[Listed records — start]
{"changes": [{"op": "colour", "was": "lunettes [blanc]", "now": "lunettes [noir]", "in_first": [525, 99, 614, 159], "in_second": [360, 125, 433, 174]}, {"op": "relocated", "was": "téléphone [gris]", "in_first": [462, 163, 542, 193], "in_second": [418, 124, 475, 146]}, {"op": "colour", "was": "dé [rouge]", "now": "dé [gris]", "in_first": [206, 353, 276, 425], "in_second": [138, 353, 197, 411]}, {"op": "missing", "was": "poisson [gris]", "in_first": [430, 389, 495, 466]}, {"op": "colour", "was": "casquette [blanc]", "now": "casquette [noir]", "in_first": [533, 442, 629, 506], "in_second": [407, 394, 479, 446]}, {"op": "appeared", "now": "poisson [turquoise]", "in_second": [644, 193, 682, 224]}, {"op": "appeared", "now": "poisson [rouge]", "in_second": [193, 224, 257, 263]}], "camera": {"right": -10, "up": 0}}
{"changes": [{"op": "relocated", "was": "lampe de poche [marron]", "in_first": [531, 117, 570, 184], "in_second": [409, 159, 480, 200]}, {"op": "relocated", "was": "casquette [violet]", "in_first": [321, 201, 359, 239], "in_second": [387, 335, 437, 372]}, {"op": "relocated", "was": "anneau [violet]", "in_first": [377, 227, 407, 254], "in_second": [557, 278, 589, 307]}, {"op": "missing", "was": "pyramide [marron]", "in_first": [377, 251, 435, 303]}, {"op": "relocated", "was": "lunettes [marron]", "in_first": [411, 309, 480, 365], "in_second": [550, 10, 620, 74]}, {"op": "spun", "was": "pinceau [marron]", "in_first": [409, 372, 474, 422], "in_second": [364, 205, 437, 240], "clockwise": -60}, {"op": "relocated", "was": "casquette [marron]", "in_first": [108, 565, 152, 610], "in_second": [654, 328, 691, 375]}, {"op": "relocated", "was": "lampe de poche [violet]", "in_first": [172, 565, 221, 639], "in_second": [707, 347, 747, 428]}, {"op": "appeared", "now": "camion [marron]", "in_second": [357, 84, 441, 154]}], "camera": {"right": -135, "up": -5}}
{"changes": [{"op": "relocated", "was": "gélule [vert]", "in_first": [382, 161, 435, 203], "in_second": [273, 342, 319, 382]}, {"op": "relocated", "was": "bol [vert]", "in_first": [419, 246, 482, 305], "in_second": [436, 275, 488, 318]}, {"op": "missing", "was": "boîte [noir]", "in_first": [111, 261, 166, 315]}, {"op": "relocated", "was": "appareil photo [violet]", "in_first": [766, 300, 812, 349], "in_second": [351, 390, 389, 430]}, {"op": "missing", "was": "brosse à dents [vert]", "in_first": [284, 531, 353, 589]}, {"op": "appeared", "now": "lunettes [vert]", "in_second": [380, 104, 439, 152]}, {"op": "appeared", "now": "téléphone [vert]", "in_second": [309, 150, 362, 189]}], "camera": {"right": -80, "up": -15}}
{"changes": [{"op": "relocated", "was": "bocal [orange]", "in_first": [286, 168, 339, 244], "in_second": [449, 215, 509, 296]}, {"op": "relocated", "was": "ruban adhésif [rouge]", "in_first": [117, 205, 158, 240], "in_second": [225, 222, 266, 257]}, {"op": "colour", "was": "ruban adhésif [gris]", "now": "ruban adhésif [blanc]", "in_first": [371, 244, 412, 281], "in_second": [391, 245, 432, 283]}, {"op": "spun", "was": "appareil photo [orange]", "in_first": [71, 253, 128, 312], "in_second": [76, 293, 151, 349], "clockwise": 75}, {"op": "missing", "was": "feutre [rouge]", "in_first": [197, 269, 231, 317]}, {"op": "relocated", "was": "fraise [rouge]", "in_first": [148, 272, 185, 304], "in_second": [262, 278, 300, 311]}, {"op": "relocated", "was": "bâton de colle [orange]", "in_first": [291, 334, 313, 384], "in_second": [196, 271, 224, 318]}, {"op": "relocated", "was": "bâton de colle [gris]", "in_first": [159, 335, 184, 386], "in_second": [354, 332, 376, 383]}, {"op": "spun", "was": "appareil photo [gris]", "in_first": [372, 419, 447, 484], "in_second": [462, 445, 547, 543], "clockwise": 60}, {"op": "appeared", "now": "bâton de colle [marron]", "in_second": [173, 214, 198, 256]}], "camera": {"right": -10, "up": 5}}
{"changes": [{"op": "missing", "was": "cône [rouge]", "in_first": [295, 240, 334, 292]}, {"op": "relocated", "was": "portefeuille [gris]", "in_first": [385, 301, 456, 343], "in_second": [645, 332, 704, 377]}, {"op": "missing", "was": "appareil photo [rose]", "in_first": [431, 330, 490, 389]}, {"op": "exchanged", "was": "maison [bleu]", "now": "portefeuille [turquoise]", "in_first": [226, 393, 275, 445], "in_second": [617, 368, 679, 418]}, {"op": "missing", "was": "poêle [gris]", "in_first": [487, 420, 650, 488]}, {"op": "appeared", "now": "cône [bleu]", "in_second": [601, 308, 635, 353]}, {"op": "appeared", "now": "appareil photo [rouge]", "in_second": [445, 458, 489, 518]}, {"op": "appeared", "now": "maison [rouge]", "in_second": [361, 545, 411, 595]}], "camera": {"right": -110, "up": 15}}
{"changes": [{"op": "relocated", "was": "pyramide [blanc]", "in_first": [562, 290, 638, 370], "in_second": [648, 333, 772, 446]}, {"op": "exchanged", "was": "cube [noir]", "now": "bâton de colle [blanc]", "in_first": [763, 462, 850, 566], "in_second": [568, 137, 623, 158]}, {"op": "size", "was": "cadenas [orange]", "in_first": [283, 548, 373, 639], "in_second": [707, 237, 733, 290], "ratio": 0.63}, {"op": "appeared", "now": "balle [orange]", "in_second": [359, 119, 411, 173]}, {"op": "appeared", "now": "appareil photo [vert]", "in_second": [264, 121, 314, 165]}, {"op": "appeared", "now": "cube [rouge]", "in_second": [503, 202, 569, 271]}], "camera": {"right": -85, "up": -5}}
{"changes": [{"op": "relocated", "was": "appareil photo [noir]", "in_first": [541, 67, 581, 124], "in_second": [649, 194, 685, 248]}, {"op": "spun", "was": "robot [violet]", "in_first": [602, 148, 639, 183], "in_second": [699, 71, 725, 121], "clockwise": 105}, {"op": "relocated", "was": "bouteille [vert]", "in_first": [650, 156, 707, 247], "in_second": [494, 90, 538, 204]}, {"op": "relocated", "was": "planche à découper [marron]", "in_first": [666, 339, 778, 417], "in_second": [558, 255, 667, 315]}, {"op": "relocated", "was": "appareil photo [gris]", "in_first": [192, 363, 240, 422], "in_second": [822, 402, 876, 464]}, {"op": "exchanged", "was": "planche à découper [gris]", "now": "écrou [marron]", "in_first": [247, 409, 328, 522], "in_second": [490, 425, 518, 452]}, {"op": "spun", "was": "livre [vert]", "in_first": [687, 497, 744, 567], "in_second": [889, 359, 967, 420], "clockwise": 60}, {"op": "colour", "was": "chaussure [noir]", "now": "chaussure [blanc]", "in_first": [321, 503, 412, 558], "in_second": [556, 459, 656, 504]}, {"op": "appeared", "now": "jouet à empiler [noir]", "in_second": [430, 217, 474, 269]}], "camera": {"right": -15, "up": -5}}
[Listed records — finish]
(Requirement)
Each line of the data must be retyped exactly as written.

(Written answer)
{"changes": [{"op": "colour", "was": "lunettes [blanc]", "now": "lunettes [noir]", "in_first": [525, 99, 614, 159], "in_second": [360, 125, 433, 174]}, {"op": "relocated", "was": "téléphone [gris]", "in_first": [462, 163, 542, 193], "in_second": [418, 124, 475, 146]}, {"op": "colour", "was": "dé [rouge]", "now": "dé [gris]", "in_first": [206, 353, 276, 425], "in_second": [138, 353, 197, 411]}, {"op": "missing", "was": "poisson [gris]", "in_first": [430, 389, 495, 466]}, {"op": "colour", "was": "casquette [blanc]", "now": "casquette [noir]", "in_first": [533, 442, 629, 506], "in_second": [407, 394, 479, 446]}, {"op": "appeared", "now": "poisson [turquoise]", "in_second": [644, 193, 682, 224]}, {"op": "appeared", "now": "poisson [rouge]", "in_second": [193, 224, 257, 263]}], "camera": {"right": -10, "up": 0}}
{"changes": [{"op": "relocated", "was": "lampe de poche [marron]", "in_first": [531, 117, 570, 184], "in_second": [409, 159, 480, 200]}, {"op": "relocated", "was": "casquette [violet]", "in_first": [321, 201, 359, 239], "in_second": [387, 335, 437, 372]}, {"op": "relocated", "was": "anneau [violet]", "in_first": [377, 227, 407, 254], "in_second": [557, 278, 589, 307]}, {"op": "missing", "was": "pyramide [marron]", "in_first": [377, 251, 435, 303]}, {"op": "relocated", "was": "lunettes [marron]", "in_first": [411, 309, 480, 365], "in_second": [550, 10, 620, 74]}, {"op": "spun", "was": "pinceau [marron]", "in_first": [409, 372, 474, 422], "in_second": [364, 205, 437, 240], "clockwise": -60}, {"op": "relocated", "was": "casquette [marron]", "in_first": [108, 565, 152, 610], "in_second": [654, 328, 691, 375]}, {"op": "relocated", "was": "lampe de poche [violet]", "in_first": [172, 565, 221, 639], "in_second": [707, 347, 747, 428]}, {"op": "appeared", "now": "camion [marron]", "in_second": [357, 84, 441, 154]}], "camera": {"right": -135, "up": -5}}
{"changes": [{"op": "relocated", "was": "gélule [vert]", "in_first": [382, 161, 435, 203], "in_second": [273, 342, 319, 382]}, {"op": "relocated", "was": "bol [vert]", "in_first": [419, 246, 482, 305], "in_second": [436, 275, 488, 318]}, {"op": "missing", "was": "boîte [noir]", "in_first": [111, 261, 166, 315]}, {"op": "relocated", "was": "appareil photo [violet]", "in_first": [766, 300, 812, 349], "in_second": [351, 390, 389, 430]}, {"op": "missing", "was": "brosse à dents [vert]", "in_first": [284, 531, 353, 589]}, {"op": "appeared", "now": "lunettes [vert]", "in_second": [380, 104, 439, 152]}, {"op": "appeared", "now": "téléphone [vert]", "in_second": [309, 150, 362, 189]}], "camera": {"right": -80, "up": -15}}
{"changes": [{"op": "relocated", "was": "bocal [orange]", "in_first": [286, 168, 339, 244], "in_second": [449, 215, 509, 296]}, {"op": "relocated", "was": "ruban adhésif [rouge]", "in_first": [117, 205, 158, 240], "in_second": [225, 222, 266, 257]}, {"op": "colour", "was": "ruban adhésif [gris]", "now": "ruban adhésif [blanc]", "in_first": [371, 244, 412, 281], "in_second": [391, 245, 432, 283]}, {"op": "spun", "was": "appareil photo [orange]", "in_first": [71, 253, 128, 312], "in_second": [76, 293, 151, 349], "clockwise": 75}, {"op": "missing", "was": "feutre [rouge]", "in_first": [197, 269, 231, 317]}, {"op": "relocated", "was": "fraise [rouge]", "in_first": [148, 272, 185, 304], "in_second": [262, 278, 300, 311]}, {"op": "relocated", "was": "bâton de colle [orange]", "in_first": [291, 334, 313, 384], "in_second": [196, 271, 224, 318]}, {"op": "relocated", "was": "bâton de colle [gris]", "in_first": [159, 335, 184, 386], "in_second": [354, 332, 376, 383]}, {"op": "spun", "was": "appareil photo [gris]", "in_first": [372, 419, 447, 484], "in_second": [462, 445, 547, 543], "clockwise": 60}, {"op": "appeared", "now": "bâton de colle [marron]", "in_second": [173, 214, 198, 256]}], "camera": {"right": -10, "up": 5}}
{"changes": [{"op": "missing", "was": "cône [rouge]", "in_first": [295, 240, 334, 292]}, {"op": "relocated", "was": "portefeuille [gris]", "in_first": [385, 301, 456, 343], "in_second": [645, 332, 704, 377]}, {"op": "missing", "was": "appareil photo [rose]", "in_first": [431, 330, 490, 389]}, {"op": "exchanged", "was": "maison [bleu]", "now": "portefeuille [turquoise]", "in_first": [226, 393, 275, 445], "in_second": [617, 368, 679, 418]}, {"op": "missing", "was": "poêle [gris]", "in_first": [487, 420, 650, 488]}, {"op": "appeared", "now": "cône [bleu]", "in_second": [601, 308, 635, 353]}, {"op": "appeared", "now": "appareil photo [rouge]", "in_second": [445, 458, 489, 518]}, {"op": "appeared", "now": "maison [rouge]", "in_second": [361, 545, 411, 595]}], "camera": {"right": -110, "up": 15}}
{"changes": [{"op": "relocated", "was": "pyramide [blanc]", "in_first": [562, 290, 638, 370], "in_second": [648, 333, 772, 446]}, {"op": "exchanged", "was": "cube [noir]", "now": "bâton de colle [blanc]", "in_first": [763, 462, 850, 566], "in_second": [568, 137, 623, 158]}, {"op": "size", "was": "cadenas [orange]", "in_first": [283, 548, 373, 639], "in_second": [707, 237, 733, 290], "ratio": 0.63}, {"op": "appeared", "now": "balle [orange]", "in_second": [359, 119, 411, 173]}, {"op": "appeared", "now": "appareil photo [vert]", "in_second": [264, 121, 314, 165]}, {"op": "appeared", "now": "cube [rouge]", "in_second": [503, 202, 569, 271]}], "camera": {"right": -85, "up": -5}}
{"changes": [{"op": "relocated", "was": "appareil photo [noir]", "in_first": [541, 67, 581, 124], "in_second": [649, 194, 685, 248]}, {"op": "spun", "was": "robot [violet]", "in_first": [602, 148, 639, 183], "in_second": [699, 71, 725, 121], "clockwise": 105}, {"op": "relocated", "was": "bouteille [vert]", "in_first": [650, 156, 707, 247], "in_second": [494, 90, 538, 204]}, {"op": "relocated", "was": "planche à découper [marron]", "in_first": [666, 339, 778, 417], "in_second": [558, 255, 667, 315]}, {"op": "relocated", "was": "appareil photo [gris]", "in_first": [192, 363, 240, 422], "in_second": [822, 402, 876, 464]}, {"op": "exchanged", "was": "planche à découper [gris]", "now": "écrou [marron]", "in_first": [247, 409, 328, 522], "in_second": [490, 425, 518, 452]}, {"op": "spun", "was": "livre [vert]", "in_first": [687, 497, 744, 567], "in_second": [889, 359, 967, 420], "clockwise": 60}, {"op": "colour", "was": "chaussure [noir]", "now": "chaussure [blanc]", "in_first": [321, 503, 412, 558], "in_second": [556, 459, 656, 504]}, {"op": "appeared", "now": "jouet à empiler [noir]", "in_second": [430, 217, 474, 269]}], "camera": {"right": -15, "up": -5}}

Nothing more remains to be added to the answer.